BEGIN Dataset extract

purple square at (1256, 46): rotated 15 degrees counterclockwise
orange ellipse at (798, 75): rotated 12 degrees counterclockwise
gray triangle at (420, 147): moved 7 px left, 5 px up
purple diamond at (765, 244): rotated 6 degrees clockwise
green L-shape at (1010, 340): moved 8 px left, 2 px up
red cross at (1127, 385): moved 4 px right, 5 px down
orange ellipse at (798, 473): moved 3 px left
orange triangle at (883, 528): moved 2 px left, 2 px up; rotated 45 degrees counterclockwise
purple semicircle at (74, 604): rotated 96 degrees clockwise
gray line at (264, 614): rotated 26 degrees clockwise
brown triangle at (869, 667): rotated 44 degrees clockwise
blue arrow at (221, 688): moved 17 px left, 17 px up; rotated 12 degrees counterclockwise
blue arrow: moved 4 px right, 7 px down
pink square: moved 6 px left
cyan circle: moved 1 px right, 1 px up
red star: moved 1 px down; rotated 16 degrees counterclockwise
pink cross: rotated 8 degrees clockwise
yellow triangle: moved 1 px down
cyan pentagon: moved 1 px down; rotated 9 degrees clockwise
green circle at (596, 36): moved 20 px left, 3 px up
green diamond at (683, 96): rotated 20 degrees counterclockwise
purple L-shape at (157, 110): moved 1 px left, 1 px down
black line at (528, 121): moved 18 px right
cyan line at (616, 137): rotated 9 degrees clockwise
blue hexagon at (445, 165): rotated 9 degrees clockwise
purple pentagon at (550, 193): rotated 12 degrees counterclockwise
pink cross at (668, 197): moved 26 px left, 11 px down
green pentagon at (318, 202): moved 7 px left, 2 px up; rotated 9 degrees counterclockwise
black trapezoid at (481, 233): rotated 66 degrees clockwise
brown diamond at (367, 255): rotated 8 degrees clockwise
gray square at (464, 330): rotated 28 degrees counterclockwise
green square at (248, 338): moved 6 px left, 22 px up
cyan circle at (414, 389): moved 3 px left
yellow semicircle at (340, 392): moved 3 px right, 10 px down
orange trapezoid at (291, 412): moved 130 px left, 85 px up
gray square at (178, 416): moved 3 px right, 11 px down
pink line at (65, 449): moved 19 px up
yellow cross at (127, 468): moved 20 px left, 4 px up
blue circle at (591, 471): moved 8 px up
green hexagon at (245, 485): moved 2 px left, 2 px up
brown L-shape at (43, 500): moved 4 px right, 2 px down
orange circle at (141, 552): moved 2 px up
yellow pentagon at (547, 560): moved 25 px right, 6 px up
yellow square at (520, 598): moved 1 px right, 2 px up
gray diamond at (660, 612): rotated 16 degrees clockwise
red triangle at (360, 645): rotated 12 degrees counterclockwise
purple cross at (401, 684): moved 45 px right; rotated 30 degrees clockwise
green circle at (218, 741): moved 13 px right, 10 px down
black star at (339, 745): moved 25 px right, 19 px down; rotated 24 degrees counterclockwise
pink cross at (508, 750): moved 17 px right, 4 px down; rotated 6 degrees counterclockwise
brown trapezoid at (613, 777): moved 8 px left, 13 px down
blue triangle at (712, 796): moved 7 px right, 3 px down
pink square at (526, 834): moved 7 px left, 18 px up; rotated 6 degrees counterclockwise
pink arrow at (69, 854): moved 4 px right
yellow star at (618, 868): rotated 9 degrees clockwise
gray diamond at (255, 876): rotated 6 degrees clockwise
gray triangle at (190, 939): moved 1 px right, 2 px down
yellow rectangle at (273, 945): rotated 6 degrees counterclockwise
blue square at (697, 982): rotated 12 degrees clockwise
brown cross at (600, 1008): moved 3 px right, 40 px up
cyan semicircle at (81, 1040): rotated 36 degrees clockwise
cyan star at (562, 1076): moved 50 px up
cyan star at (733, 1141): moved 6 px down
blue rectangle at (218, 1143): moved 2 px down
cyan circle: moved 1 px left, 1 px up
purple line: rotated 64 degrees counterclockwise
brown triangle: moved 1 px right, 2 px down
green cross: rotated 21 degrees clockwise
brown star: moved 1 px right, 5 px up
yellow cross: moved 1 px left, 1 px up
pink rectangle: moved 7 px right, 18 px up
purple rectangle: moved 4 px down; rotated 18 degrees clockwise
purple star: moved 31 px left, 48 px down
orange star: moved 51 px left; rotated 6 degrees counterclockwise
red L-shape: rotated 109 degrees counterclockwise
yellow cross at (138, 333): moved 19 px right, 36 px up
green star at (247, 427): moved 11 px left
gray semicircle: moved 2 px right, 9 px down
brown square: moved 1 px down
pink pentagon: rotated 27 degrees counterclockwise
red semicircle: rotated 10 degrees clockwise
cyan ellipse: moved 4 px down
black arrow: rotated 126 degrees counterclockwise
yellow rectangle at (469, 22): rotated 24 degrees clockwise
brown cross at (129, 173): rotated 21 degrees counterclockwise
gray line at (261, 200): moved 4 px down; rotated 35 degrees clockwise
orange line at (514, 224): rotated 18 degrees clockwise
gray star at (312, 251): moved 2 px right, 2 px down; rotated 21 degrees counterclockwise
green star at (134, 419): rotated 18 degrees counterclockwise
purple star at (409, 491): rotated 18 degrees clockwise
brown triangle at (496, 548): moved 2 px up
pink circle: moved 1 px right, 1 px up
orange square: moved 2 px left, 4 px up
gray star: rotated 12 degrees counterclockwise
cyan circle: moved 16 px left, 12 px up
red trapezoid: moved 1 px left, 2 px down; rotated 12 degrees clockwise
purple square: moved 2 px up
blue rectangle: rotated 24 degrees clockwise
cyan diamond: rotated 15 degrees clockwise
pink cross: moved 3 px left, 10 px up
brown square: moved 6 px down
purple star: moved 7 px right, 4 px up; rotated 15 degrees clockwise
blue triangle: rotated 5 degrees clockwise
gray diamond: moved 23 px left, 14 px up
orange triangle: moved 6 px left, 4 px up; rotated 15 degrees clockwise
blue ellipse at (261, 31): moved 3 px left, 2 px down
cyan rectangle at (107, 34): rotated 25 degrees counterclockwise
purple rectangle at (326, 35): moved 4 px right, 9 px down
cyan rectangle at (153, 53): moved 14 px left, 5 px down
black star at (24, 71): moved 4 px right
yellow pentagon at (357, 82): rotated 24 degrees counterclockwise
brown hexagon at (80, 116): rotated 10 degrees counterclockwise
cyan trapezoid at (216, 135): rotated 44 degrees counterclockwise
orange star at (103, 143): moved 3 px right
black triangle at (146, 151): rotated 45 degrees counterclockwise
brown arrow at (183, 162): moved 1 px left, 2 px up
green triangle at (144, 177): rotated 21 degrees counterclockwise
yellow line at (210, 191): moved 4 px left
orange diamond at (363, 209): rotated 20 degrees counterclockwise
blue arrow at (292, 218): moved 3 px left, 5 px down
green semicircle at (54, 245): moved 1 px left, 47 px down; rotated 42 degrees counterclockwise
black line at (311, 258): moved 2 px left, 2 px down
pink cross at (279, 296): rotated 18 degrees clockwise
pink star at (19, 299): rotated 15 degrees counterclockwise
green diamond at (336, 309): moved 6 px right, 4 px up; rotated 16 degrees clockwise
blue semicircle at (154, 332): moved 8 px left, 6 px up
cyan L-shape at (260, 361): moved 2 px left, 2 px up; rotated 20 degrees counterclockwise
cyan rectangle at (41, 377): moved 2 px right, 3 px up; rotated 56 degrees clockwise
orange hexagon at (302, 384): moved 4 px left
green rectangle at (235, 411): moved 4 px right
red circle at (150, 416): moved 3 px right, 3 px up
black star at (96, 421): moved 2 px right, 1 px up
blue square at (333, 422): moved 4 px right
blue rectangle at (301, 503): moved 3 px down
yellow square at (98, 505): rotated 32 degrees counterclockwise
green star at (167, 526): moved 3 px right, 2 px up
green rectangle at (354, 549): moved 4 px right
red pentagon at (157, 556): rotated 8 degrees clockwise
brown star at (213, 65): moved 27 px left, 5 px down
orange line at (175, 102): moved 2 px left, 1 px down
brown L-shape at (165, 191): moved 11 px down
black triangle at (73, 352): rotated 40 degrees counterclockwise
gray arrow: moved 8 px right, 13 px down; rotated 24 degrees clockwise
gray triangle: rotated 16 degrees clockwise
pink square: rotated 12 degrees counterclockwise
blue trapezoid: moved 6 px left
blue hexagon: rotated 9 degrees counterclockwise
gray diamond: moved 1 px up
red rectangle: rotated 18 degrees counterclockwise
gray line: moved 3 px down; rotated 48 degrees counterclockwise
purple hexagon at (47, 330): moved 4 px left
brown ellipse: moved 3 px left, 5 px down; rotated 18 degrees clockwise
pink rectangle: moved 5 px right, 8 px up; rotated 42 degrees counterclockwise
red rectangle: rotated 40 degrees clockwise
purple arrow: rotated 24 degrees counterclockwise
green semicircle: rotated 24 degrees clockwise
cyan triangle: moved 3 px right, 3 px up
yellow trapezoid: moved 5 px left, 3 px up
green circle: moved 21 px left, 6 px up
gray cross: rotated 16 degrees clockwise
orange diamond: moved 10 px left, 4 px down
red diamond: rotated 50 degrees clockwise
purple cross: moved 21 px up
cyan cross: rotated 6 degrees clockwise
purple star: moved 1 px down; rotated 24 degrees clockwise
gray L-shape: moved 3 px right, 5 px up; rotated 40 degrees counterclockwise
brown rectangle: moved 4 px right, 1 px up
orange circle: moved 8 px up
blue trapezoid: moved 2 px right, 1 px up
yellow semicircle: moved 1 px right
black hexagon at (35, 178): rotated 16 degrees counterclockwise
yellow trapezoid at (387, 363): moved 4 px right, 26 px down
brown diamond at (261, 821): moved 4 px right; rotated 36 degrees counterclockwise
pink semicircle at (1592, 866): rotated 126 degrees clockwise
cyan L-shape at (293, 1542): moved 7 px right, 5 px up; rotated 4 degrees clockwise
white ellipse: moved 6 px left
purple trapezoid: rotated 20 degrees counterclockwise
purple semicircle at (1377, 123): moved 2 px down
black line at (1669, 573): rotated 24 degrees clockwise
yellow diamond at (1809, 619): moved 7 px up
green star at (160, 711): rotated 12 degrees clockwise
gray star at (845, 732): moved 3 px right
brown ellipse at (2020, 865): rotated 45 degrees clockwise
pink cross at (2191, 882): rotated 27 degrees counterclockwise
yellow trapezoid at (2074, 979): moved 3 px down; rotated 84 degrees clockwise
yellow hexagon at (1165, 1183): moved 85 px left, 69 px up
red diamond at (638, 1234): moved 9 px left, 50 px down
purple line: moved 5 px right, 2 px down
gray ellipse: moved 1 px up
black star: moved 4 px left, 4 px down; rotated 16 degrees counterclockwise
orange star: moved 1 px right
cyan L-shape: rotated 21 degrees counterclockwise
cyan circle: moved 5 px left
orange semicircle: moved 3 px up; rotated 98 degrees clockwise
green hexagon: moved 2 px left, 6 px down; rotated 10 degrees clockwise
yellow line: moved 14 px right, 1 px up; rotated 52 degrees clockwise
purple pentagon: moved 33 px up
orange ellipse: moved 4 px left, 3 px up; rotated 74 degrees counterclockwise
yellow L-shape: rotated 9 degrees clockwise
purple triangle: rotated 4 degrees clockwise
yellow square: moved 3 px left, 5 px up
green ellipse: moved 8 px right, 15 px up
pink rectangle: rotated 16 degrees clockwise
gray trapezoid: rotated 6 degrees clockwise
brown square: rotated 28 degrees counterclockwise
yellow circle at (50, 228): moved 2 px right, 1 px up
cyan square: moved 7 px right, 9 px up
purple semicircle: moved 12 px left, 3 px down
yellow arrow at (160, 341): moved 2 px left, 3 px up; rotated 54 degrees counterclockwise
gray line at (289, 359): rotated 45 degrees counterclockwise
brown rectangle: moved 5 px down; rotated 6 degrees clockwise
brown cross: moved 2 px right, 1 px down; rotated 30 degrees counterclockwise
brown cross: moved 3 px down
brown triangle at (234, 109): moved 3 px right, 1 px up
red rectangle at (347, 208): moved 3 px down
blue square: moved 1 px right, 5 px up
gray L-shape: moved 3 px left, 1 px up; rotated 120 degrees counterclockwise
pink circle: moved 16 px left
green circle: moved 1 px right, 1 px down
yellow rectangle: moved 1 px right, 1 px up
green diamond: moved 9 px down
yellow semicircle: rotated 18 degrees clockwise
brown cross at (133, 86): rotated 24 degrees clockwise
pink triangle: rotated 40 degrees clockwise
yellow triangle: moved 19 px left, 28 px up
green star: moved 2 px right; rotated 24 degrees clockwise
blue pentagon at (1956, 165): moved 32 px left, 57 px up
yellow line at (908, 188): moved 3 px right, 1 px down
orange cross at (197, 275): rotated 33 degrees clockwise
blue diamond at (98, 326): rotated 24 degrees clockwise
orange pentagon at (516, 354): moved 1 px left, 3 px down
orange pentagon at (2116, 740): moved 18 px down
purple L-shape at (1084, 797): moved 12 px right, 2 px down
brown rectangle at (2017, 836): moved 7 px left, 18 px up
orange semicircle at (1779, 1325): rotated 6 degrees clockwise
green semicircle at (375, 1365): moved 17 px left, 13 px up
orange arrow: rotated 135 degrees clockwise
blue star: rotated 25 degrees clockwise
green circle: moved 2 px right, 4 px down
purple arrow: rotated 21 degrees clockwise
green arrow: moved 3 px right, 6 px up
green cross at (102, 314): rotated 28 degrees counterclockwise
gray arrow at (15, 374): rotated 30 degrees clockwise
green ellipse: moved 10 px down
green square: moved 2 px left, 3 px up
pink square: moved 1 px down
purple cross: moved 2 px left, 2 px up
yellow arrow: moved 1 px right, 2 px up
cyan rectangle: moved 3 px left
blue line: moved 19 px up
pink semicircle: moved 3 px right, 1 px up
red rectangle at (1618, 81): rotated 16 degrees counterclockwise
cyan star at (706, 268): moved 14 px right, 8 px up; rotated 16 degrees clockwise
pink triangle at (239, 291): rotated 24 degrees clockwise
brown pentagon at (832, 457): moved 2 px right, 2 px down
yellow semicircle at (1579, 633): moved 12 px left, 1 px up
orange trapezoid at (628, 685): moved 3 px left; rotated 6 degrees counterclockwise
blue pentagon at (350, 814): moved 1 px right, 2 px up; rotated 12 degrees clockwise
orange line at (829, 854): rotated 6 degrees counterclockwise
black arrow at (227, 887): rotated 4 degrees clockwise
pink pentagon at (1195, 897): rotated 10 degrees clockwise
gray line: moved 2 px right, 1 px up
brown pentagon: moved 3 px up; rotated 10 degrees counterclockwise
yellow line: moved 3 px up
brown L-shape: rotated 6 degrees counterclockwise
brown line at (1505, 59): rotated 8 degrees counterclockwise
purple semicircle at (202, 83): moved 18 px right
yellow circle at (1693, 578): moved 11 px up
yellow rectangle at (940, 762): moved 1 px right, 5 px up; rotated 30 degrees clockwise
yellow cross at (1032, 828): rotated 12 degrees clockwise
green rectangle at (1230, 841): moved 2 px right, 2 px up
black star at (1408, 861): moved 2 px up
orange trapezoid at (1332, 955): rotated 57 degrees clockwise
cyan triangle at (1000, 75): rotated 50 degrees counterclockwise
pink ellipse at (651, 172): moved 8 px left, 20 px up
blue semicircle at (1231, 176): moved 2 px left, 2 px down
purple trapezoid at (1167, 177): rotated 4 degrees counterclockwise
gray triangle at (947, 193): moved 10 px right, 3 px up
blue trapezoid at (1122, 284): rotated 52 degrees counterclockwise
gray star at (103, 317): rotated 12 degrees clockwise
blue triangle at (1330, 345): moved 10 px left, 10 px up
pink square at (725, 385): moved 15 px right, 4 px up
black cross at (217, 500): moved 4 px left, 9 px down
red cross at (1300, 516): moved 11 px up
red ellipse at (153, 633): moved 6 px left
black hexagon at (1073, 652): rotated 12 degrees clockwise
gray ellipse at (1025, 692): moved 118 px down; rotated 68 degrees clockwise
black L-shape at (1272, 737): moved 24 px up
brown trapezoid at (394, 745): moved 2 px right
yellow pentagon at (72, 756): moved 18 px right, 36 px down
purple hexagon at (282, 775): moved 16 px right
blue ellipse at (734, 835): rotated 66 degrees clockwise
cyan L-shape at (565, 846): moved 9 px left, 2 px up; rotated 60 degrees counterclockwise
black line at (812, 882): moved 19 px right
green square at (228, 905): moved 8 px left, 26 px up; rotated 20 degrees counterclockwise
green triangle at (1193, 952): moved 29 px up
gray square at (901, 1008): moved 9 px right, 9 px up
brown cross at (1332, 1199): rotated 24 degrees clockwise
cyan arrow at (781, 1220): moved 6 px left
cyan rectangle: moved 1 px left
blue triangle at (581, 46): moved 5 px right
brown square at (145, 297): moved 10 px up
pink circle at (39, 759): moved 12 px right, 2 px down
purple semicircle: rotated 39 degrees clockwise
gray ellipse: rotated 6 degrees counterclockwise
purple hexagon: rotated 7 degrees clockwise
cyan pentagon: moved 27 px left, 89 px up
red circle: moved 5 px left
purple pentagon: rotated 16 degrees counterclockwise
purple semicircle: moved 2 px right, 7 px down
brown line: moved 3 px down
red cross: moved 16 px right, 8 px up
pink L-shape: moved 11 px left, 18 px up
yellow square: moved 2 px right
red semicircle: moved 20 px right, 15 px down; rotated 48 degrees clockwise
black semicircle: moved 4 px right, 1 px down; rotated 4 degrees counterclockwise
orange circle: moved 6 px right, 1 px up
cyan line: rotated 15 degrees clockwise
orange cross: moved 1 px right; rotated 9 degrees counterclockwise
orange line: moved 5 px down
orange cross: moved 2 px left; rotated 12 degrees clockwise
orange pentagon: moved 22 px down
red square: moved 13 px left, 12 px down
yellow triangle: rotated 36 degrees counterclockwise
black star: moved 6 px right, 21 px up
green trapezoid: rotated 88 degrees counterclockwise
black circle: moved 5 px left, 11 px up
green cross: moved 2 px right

END Dataset extract

- **Your goal**
For this exercise, output exactly the lines above from the line with "gray trapezoid: rotated 6 degrees clockwise" to the line with "blue line: moved 19 px up", counting both, and leave out the rest.

- **The completed task**
gray trapezoid: rotated 6 degrees clockwise
brown square: rotated 28 degrees counterclockwise
yellow circle at (50, 228): moved 2 px right, 1 px up
cyan square: moved 7 px right, 9 px up
purple semicircle: moved 12 px left, 3 px down
yellow arrow at (160, 341): moved 2 px left, 3 px up; rotated 54 degrees counterclockwise
gray line at (289, 359): rotated 45 degrees counterclockwise
brown rectangle: moved 5 px down; rotated 6 degrees clockwise
brown cross: moved 2 px right, 1 px down; rotated 30 degrees counterclockwise
brown cross: moved 3 px down
brown triangle at (234, 109): moved 3 px right, 1 px up
red rectangle at (347, 208): moved 3 px down
blue square: moved 1 px right, 5 px up
gray L-shape: moved 3 px left, 1 px up; rotated 120 degrees counterclockwise
pink circle: moved 16 px left
green circle: moved 1 px right, 1 px down
yellow rectangle: moved 1 px right, 1 px up
green diamond: moved 9 px down
yellow semicircle: rotated 18 degrees clockwise
brown cross at (133, 86): rotated 24 degrees clockwise
pink triangle: rotated 40 degrees clockwise
yellow triangle: moved 19 px left, 28 px up
green star: moved 2 px right; rotated 24 degrees clockwise
blue pentagon at (1956, 165): moved 32 px left, 57 px up
yellow line at (908, 188): moved 3 px right, 1 px down
orange cross at (197, 275): rotated 33 degrees clockwise
blue diamond at (98, 326): rotated 24 degrees clockwise
orange pentagon at (516, 354): moved 1 px left, 3 px down
orange pentagon at (2116, 740): moved 18 px down
purple L-shape at (1084, 797): moved 12 px right, 2 px down
brown rectangle at (2017, 836): moved 7 px left, 18 px up
orange semicircle at (1779, 1325): rotated 6 degrees clockwise
green semicircle at (375, 1365): moved 17 px left, 13 px up
orange arrow: rotated 135 degrees clockwise
blue star: rotated 25 degrees clockwise
green circle: moved 2 px right, 4 px down
purple arrow: rotated 21 degrees clockwise
green arrow: moved 3 px right, 6 px up
green cross at (102, 314): rotated 28 degrees counterclockwise
gray arrow at (15, 374): rotated 30 degrees clockwise
green ellipse: moved 10 px down
green square: moved 2 px left, 3 px up
pink square: moved 1 px down
purple cross: moved 2 px left, 2 px up
yellow arrow: moved 1 px right, 2 px up
cyan rectangle: moved 3 px left
blue line: moved 19 px up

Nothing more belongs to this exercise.